Work to be completed »
A single number is wanted: how many lines of the data include the string "green".

==============================

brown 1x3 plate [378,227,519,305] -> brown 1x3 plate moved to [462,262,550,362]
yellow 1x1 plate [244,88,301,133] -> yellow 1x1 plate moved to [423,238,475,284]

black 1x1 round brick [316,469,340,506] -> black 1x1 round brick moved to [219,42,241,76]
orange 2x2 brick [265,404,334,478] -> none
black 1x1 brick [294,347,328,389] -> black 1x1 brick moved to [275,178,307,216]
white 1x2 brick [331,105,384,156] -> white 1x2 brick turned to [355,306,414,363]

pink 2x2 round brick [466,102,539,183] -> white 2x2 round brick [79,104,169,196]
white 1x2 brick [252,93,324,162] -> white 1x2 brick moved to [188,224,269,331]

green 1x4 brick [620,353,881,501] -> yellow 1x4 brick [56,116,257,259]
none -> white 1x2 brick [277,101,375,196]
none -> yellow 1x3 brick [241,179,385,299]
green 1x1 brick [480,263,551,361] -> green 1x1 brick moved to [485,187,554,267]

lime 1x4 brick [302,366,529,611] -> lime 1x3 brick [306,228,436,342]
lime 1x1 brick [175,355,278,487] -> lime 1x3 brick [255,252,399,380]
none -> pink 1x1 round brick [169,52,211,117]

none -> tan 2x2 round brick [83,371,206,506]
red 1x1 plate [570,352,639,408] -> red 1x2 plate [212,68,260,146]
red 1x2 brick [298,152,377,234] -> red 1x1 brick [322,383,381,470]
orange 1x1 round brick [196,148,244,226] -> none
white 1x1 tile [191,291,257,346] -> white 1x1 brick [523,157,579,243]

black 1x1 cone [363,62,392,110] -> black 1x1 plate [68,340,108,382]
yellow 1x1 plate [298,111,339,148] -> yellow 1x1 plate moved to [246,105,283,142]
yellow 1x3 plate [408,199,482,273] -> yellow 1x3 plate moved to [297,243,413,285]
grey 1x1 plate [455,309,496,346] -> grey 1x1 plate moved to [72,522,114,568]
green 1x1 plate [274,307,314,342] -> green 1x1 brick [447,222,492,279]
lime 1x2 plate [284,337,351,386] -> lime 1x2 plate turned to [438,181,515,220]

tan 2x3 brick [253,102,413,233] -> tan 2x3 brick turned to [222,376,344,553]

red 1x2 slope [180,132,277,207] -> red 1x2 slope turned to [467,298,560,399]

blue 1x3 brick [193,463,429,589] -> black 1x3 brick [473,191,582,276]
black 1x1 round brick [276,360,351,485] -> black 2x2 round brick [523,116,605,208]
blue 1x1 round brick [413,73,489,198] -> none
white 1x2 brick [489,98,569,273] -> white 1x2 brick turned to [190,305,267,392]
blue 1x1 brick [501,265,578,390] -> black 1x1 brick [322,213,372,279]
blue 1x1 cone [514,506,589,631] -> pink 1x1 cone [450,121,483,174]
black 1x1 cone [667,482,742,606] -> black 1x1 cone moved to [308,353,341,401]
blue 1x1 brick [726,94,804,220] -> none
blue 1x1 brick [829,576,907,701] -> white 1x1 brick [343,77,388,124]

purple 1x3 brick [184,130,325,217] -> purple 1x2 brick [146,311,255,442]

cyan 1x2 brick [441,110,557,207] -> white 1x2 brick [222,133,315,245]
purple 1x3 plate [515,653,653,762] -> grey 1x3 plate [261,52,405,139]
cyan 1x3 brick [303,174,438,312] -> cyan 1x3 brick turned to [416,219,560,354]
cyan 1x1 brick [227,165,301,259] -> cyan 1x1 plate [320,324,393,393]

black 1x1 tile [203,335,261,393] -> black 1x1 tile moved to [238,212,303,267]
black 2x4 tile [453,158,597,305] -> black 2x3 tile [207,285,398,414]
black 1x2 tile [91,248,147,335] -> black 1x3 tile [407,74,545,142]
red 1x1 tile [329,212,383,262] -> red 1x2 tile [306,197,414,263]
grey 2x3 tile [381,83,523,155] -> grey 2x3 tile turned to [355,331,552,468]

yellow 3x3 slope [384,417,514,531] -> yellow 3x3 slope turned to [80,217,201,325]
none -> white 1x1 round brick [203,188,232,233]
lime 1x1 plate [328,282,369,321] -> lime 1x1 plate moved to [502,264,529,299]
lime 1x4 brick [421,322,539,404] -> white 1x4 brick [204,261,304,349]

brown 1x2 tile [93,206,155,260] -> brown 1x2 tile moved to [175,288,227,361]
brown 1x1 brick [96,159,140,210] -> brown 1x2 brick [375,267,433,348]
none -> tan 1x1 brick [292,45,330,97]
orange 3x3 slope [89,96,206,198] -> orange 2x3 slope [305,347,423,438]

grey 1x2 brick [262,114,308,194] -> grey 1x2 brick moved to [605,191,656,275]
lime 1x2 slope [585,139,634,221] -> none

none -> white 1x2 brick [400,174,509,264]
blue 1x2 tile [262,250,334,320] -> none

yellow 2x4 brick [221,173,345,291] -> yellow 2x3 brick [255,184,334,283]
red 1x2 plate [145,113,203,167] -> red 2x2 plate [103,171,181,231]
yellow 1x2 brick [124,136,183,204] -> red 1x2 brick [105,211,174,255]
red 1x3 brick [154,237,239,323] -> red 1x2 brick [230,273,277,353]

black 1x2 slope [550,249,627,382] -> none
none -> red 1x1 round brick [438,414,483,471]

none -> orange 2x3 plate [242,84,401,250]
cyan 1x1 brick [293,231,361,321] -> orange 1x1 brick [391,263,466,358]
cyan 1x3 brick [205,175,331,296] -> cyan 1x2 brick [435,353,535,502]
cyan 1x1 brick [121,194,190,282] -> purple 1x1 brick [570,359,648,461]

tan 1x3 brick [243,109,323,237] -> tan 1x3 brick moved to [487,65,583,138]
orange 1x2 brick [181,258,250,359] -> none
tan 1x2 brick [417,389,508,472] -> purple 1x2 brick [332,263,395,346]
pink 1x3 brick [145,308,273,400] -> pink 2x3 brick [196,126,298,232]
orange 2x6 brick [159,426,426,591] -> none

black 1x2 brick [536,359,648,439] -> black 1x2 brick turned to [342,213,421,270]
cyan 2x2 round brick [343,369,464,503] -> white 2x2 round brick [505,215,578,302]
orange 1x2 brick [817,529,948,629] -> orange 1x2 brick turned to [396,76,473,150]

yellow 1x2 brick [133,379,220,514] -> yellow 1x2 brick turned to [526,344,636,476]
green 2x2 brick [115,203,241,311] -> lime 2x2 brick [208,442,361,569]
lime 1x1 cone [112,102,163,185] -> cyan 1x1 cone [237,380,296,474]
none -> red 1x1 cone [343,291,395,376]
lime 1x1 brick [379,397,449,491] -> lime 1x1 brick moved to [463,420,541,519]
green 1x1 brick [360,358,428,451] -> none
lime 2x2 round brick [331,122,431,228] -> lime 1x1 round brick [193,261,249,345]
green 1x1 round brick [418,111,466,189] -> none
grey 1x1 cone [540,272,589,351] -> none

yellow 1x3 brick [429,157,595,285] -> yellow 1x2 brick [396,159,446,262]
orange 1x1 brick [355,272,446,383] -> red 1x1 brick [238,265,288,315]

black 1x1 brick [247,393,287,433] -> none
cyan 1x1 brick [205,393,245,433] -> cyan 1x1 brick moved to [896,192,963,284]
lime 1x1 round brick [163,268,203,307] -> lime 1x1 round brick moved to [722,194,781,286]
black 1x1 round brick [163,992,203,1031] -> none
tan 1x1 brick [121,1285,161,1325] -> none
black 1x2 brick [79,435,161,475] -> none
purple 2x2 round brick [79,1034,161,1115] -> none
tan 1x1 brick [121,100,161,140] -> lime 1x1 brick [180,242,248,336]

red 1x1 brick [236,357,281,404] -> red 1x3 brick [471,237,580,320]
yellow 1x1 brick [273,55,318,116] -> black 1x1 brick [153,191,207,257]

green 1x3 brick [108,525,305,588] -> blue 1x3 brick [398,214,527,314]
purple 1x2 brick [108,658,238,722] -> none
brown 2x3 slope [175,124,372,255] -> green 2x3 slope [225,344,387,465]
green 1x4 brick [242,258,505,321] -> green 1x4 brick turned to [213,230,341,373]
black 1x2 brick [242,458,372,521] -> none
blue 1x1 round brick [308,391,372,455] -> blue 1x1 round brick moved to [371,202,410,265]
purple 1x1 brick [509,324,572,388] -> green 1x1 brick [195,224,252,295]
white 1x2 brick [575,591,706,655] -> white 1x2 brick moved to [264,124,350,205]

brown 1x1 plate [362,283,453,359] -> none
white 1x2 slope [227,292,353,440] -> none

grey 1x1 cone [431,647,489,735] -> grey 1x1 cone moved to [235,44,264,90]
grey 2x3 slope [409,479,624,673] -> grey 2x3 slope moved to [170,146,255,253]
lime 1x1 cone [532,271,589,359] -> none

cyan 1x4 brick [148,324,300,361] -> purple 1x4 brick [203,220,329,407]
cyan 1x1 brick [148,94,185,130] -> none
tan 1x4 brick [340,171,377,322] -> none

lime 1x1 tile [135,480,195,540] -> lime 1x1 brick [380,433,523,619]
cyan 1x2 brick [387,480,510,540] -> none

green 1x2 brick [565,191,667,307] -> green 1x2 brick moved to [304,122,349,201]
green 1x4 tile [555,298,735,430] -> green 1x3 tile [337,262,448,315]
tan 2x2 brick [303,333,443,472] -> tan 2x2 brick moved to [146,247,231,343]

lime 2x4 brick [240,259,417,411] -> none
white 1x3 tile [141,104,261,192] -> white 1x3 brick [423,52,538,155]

==============================

Final answer »
12